> [Task requirements]: Could you copy exactly the lines from the start of the records through the one containing "grey cupcake: 8 -> 9", both included, and leave out the pictures?

> [Listed records]:
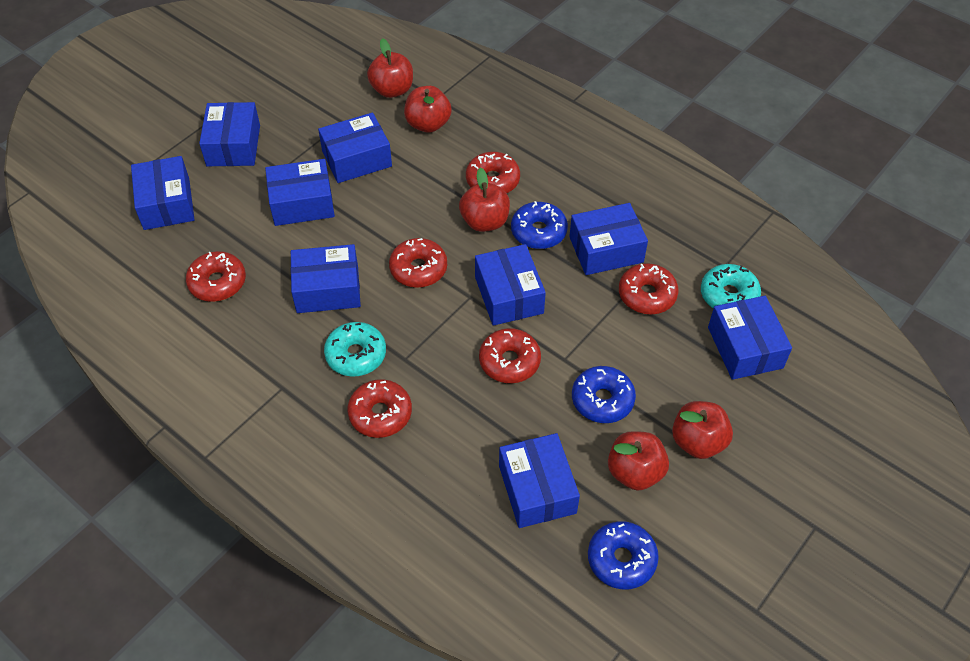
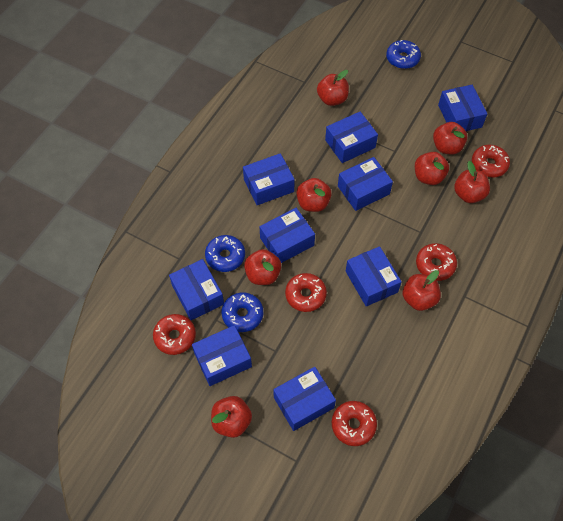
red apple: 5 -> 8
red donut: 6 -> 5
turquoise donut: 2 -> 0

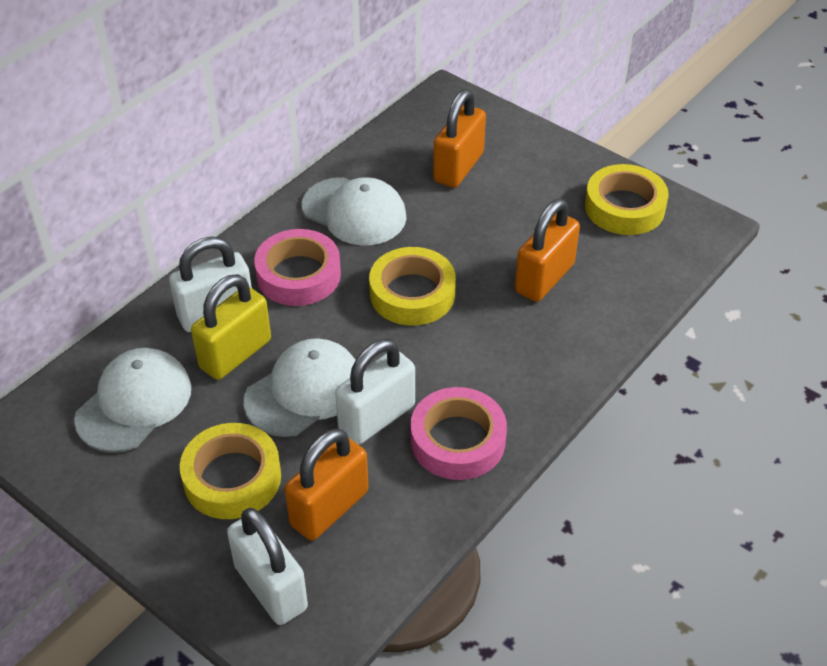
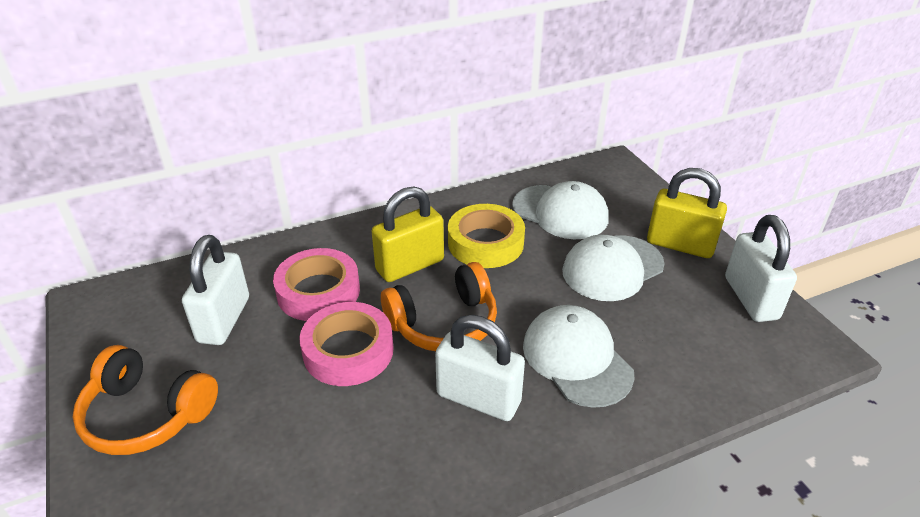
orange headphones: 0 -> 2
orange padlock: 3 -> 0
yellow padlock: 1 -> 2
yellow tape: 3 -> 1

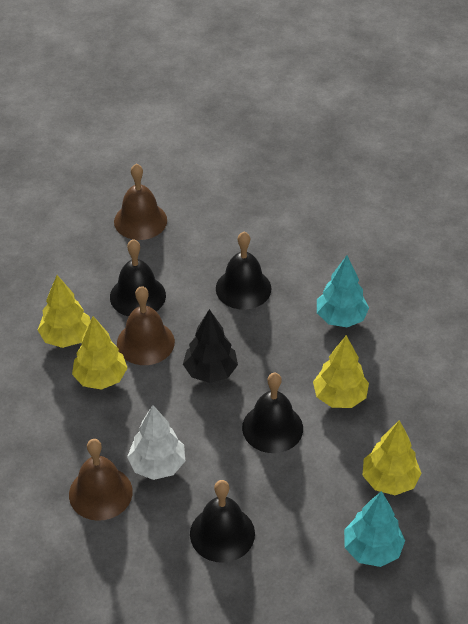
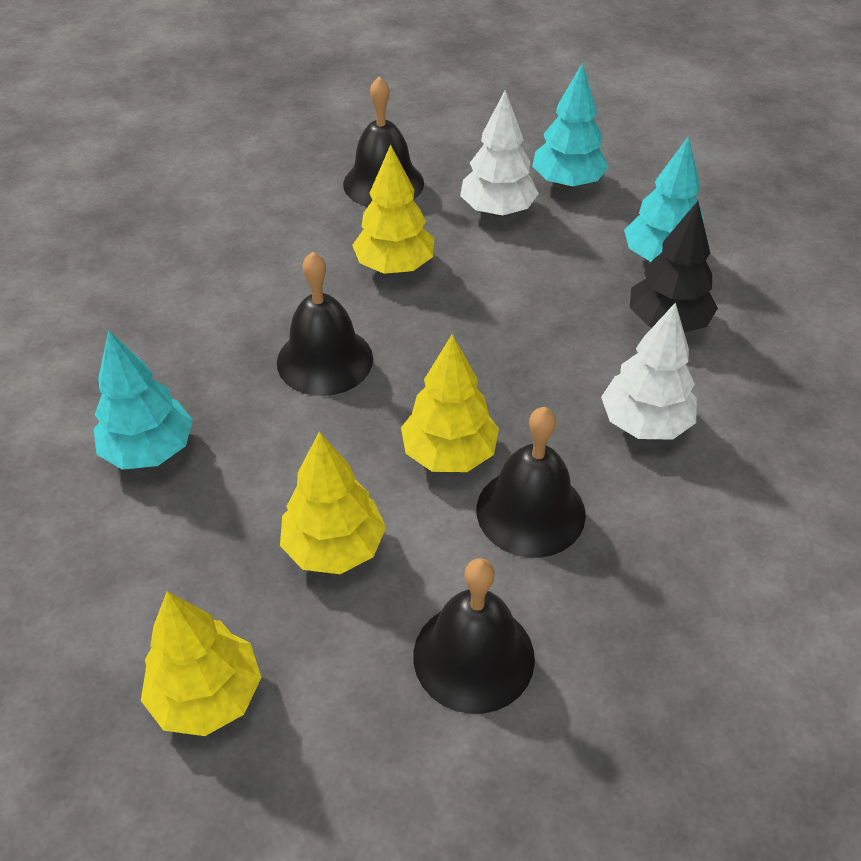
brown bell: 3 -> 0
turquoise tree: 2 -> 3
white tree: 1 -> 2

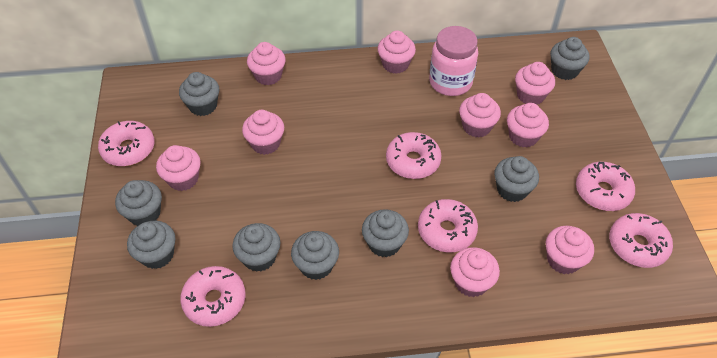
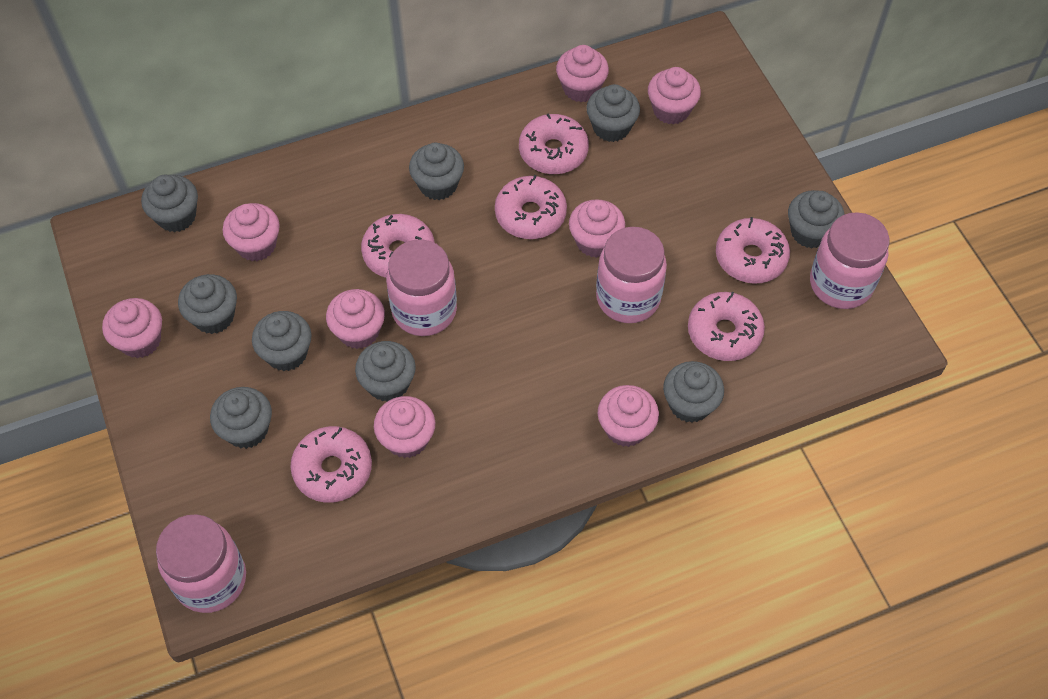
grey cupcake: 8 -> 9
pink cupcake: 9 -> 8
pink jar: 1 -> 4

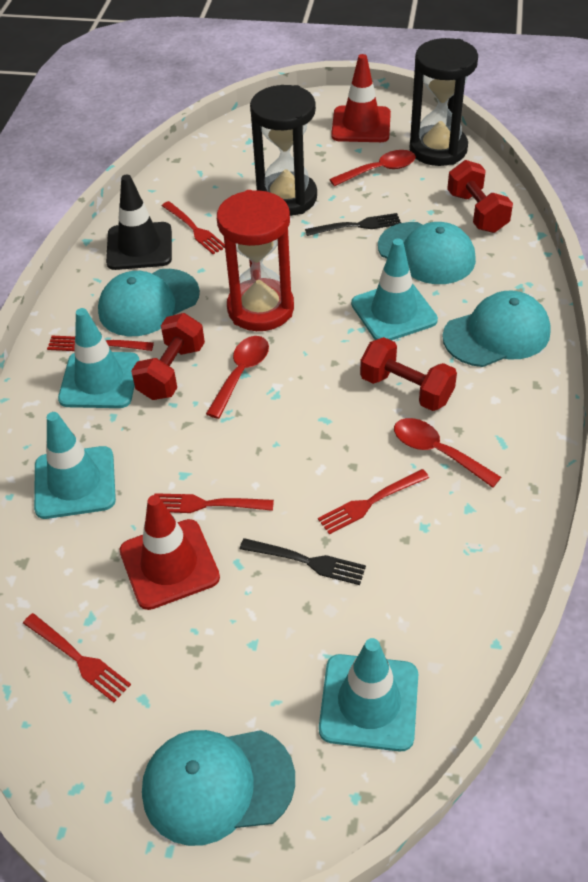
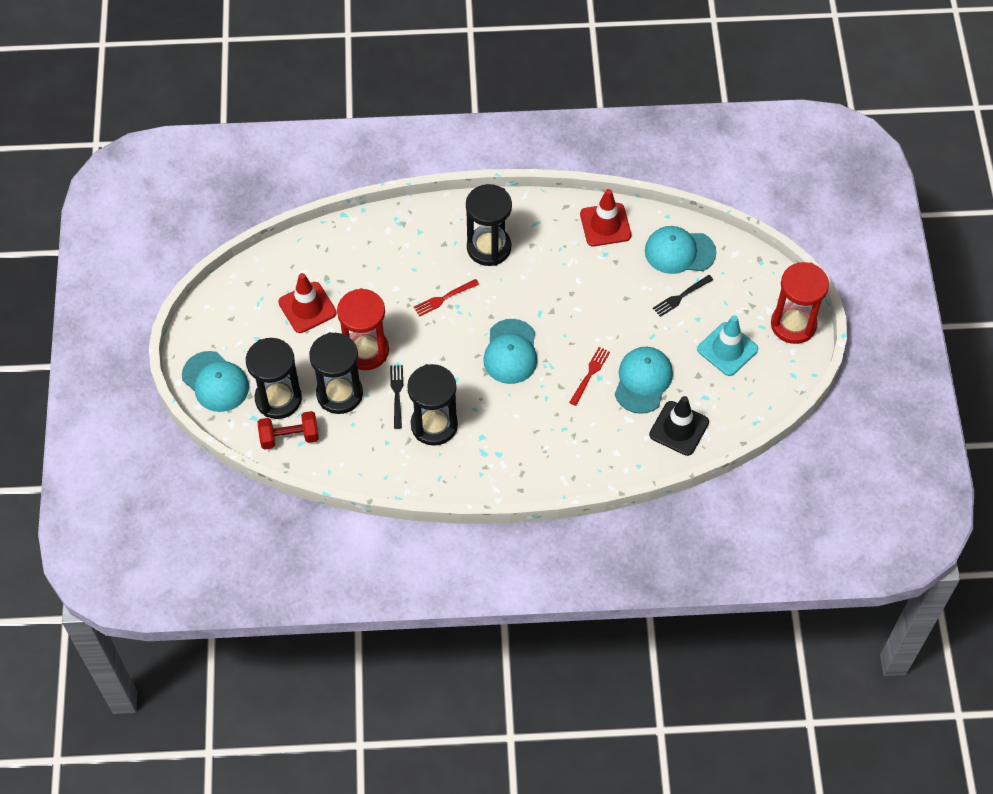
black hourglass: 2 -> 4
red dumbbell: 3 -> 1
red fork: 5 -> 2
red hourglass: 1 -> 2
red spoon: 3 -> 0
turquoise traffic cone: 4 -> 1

> [Task solution]:
red apple: 5 -> 8
red donut: 6 -> 5
turquoise donut: 2 -> 0

orange headphones: 0 -> 2
orange padlock: 3 -> 0
yellow padlock: 1 -> 2
yellow tape: 3 -> 1

brown bell: 3 -> 0
turquoise tree: 2 -> 3
white tree: 1 -> 2

grey cupcake: 8 -> 9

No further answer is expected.